Action item: Take the line containing "none -> orange brick B8 level 1" as the first and the last line of the records below as the end, and please set down only what lies between them exactly, both ends included.

+++ Record excerpts +++

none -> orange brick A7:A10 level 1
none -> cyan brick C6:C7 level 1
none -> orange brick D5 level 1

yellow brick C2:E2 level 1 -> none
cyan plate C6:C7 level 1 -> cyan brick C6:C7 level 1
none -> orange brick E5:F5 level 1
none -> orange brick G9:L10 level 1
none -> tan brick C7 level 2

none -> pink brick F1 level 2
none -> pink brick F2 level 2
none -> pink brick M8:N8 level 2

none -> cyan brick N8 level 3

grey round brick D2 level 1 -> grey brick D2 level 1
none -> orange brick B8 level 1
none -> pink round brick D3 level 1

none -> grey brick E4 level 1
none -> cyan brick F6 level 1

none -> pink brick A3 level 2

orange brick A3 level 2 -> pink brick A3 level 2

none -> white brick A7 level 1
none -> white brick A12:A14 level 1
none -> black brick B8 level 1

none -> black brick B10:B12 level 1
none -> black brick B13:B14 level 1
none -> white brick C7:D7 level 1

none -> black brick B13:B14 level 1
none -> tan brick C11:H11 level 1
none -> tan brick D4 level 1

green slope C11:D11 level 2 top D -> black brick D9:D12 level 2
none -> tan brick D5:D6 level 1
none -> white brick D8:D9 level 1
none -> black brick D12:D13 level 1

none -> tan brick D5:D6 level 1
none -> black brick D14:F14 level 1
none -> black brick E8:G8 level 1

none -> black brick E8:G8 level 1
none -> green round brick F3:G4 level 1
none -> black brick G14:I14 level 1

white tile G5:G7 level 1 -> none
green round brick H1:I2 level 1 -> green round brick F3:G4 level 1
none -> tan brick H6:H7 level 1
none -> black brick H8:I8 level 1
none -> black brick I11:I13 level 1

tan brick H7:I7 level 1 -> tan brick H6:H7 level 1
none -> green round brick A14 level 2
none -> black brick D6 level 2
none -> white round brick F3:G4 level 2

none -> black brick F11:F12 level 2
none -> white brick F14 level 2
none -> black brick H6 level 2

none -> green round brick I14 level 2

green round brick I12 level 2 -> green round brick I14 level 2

+++

Solution to this problem:
none -> orange brick B8 level 1
none -> pink round brick D3 level 1

none -> grey brick E4 level 1
none -> cyan brick F6 level 1

none -> pink brick A3 level 2

orange brick A3 level 2 -> pink brick A3 level 2

none -> white brick A7 level 1
none -> white brick A12:A14 level 1
none -> black brick B8 level 1

none -> black brick B10:B12 level 1
none -> black brick B13:B14 level 1
none -> white brick C7:D7 level 1

none -> black brick B13:B14 level 1
none -> tan brick C11:H11 level 1
none -> tan brick D4 level 1

green slope C11:D11 level 2 top D -> black brick D9:D12 level 2
none -> tan brick D5:D6 level 1
none -> white brick D8:D9 level 1
none -> black brick D12:D13 level 1

none -> tan brick D5:D6 level 1
none -> black brick D14:F14 level 1
none -> black brick E8:G8 level 1

none -> black brick E8:G8 level 1
none -> green round brick F3:G4 level 1
none -> black brick G14:I14 level 1

white tile G5:G7 level 1 -> none
green round brick H1:I2 level 1 -> green round brick F3:G4 level 1
none -> tan brick H6:H7 level 1
none -> black brick H8:I8 level 1
none -> black brick I11:I13 level 1

tan brick H7:I7 level 1 -> tan brick H6:H7 level 1
none -> green round brick A14 level 2
none -> black brick D6 level 2
none -> white round brick F3:G4 level 2

none -> black brick F11:F12 level 2
none -> white brick F14 level 2
none -> black brick H6 level 2

none -> green round brick I14 level 2

green round brick I12 level 2 -> green round brick I14 level 2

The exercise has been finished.